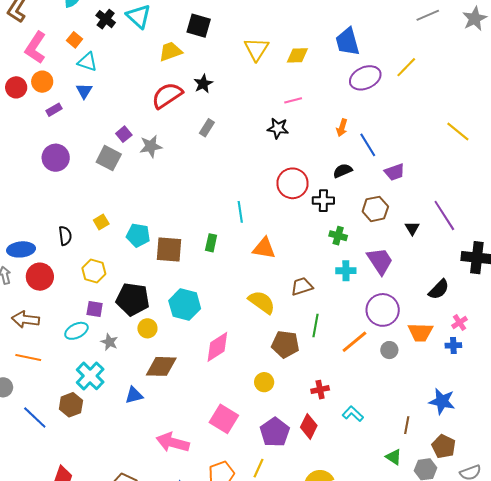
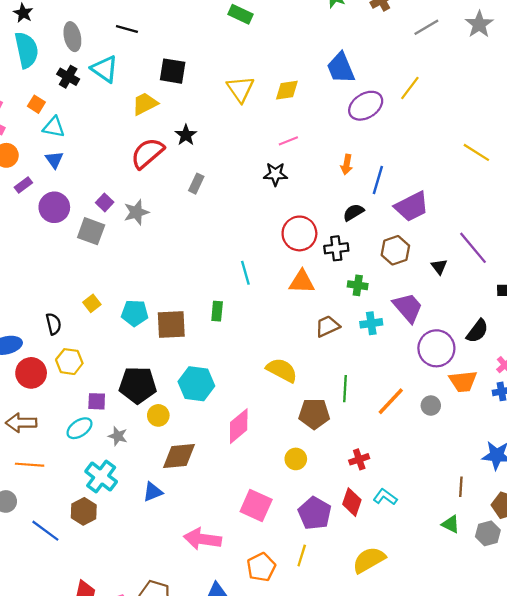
blue line: (368, 145) -> (378, 180), turned 55
purple circle: (56, 158) -> (54, 207), moved
purple trapezoid: (395, 172) -> (412, 207), size x1.5
orange triangle: (264, 248) -> (302, 282), moved
yellow hexagon: (94, 271) -> (69, 362), moved
brown trapezoid: (302, 286) -> (327, 326), moved
purple circle: (383, 310) -> (436, 348), moved
cyan L-shape: (353, 414) -> (385, 497), moved

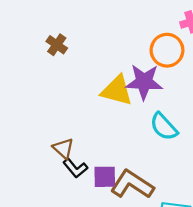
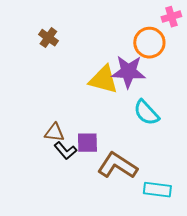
brown triangle: (63, 148) -> (54, 133), turned -35
purple square: (105, 177) -> (87, 143), moved

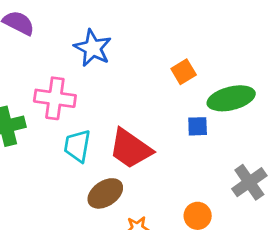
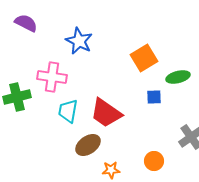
orange square: (184, 72) -> (144, 58), size x1.5
green ellipse: (231, 98) -> (178, 77), size x0.7

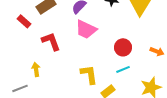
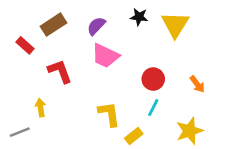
orange arrow: (157, 51) -> (197, 84), turned 32
cyan line: (123, 69) -> (153, 108), turned -40

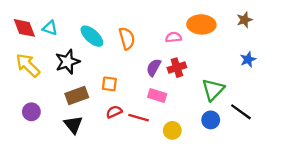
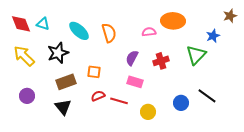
brown star: (244, 20) -> (230, 16), moved
blue star: (248, 59) -> (213, 36), moved
red cross: (177, 68) -> (161, 61), moved
green triangle: (213, 90) -> (196, 55), moved

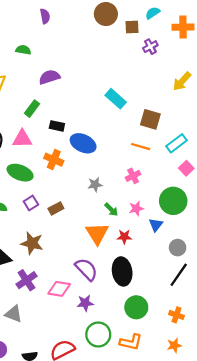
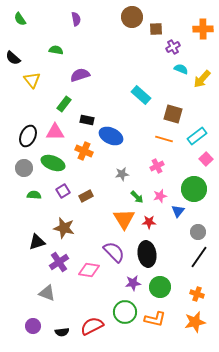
cyan semicircle: (153, 13) -> (181, 69), moved, turned 56
purple star: (85, 303) -> (133, 283), moved
orange star: (174, 345) -> (195, 322), size x1.5

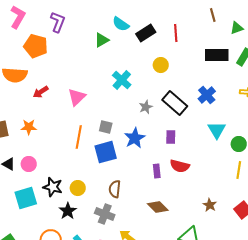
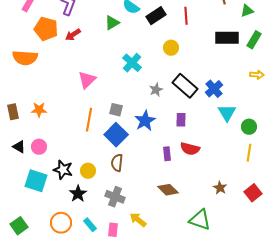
red arrow: (41, 92) -> (73, 35), moved
blue cross: (207, 95) -> (214, 89), moved
blue square: (106, 152) -> (116, 135), turned -30
brown semicircle: (115, 189) -> (117, 163), moved
cyan square: (26, 198) -> (36, 181), turned 35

(Task objective): Each line in the material either holds the string "green" or does not. State how many do, and nothing else.

(Answer space): 2